* The task *
Wherever an image appears in the data, omit it and copy all the remaining text word for word.

* Exercise materials *
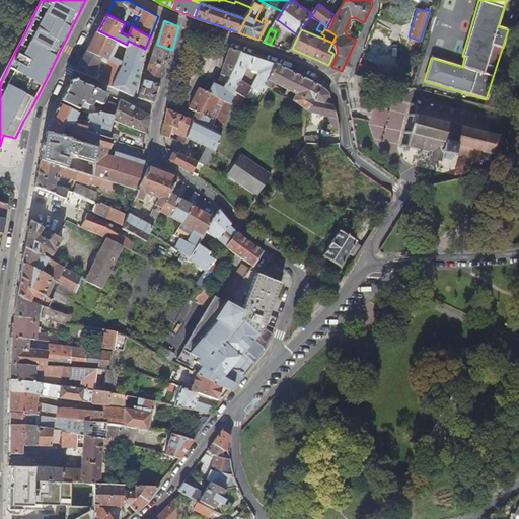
[(125,49),(127,45),(98,30),(88,50),(108,60),(109,58),(118,62),(119,59),(110,55),(113,51),(115,52),(119,46),(125,49)]
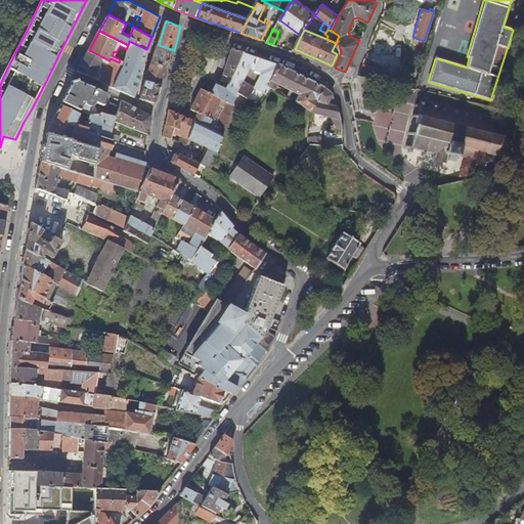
[(424,41),(412,37),(410,43),(423,47),(424,41)]
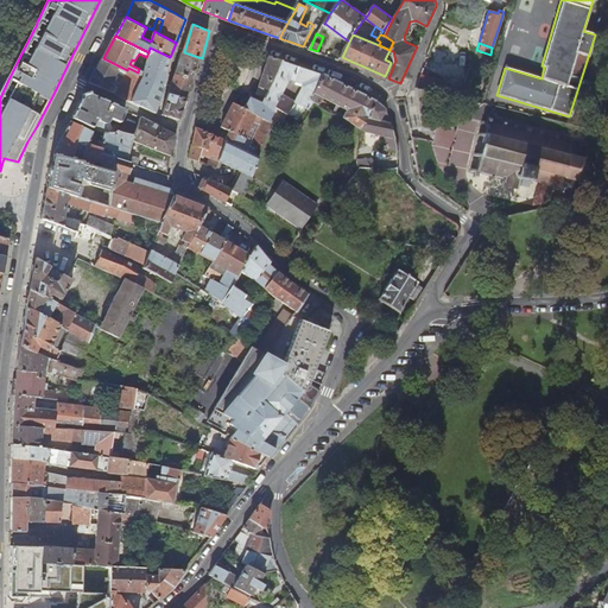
[(430,45),(425,57),(442,64),(445,54),(430,45)]
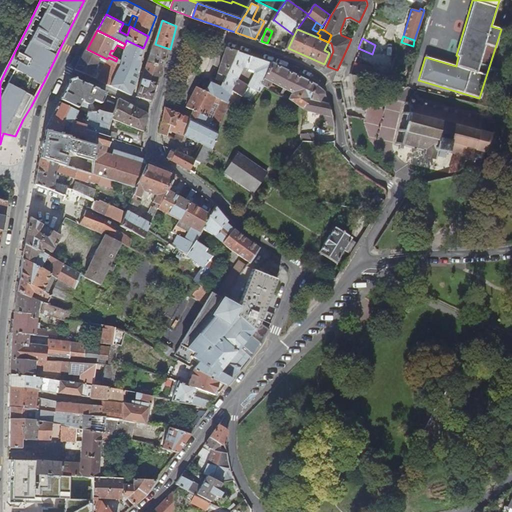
[(149,62),(164,66),(170,49),(155,44),(149,62)]
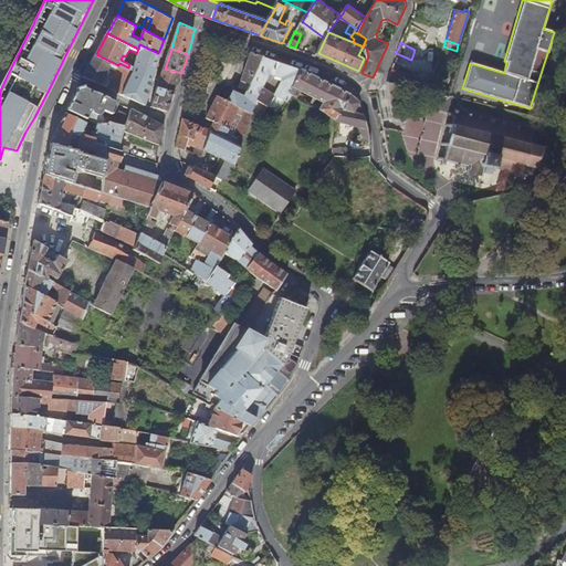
[(253,80),(263,56),(251,52),(243,76),(253,80)]
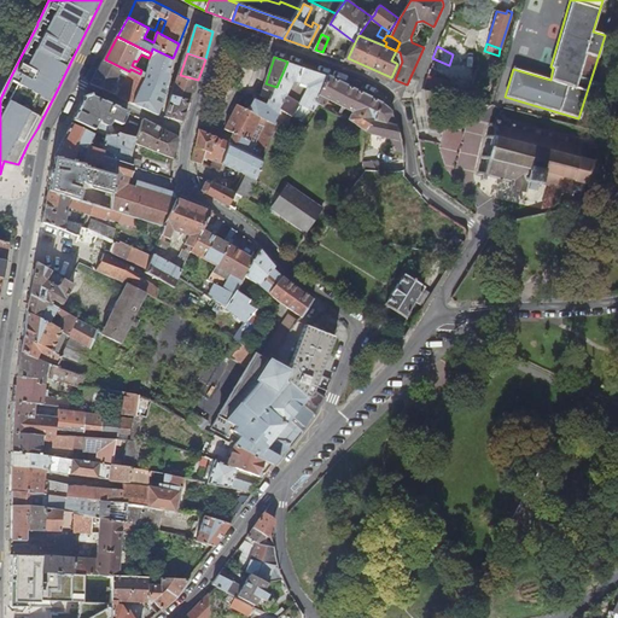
[(121,95),(136,103),(141,89),(147,77),(140,74),(130,69),(129,71),(105,59),(94,80),(94,82),(95,83),(111,91),(118,74),(122,75),(117,85),(124,88),(121,95)]
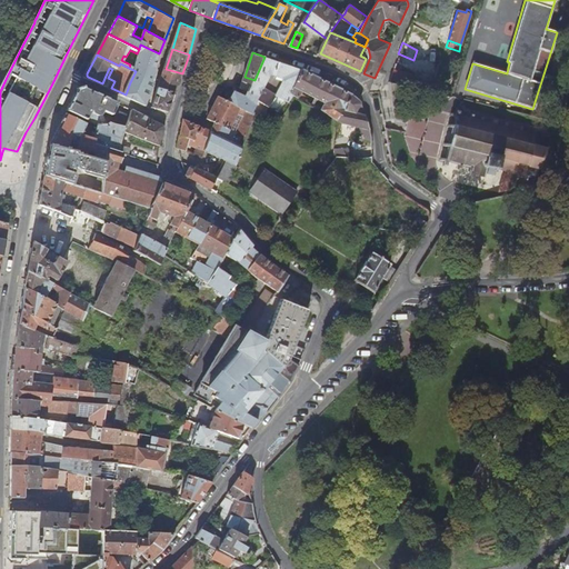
[(291,92),(302,70),(265,57),(255,80),(253,83),(250,91),(260,96),(265,87),(266,88),(272,73),(286,78),(277,93),(288,101),(292,93),(291,92)]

* Exercise output *
[(125,49),(127,45),(98,30),(88,50),(108,60),(109,58),(118,62),(119,59),(110,55),(113,51),(115,52),(119,46),(125,49)]
[(424,41),(412,37),(410,43),(423,47),(424,41)]
[(430,45),(425,57),(442,64),(445,54),(430,45)]
[(149,62),(164,66),(170,49),(155,44),(149,62)]
[(253,80),(263,56),(251,52),(243,76),(253,80)]
[(121,95),(136,103),(141,89),(147,77),(140,74),(130,69),(129,71),(105,59),(94,80),(94,82),(95,83),(111,91),(118,74),(122,75),(117,85),(124,88),(121,95)]
[(291,92),(302,70),(265,57),(255,80),(253,83),(250,91),(260,96),(265,87),(266,88),(272,73),(286,78),(277,93),(288,101),(292,93),(291,92)]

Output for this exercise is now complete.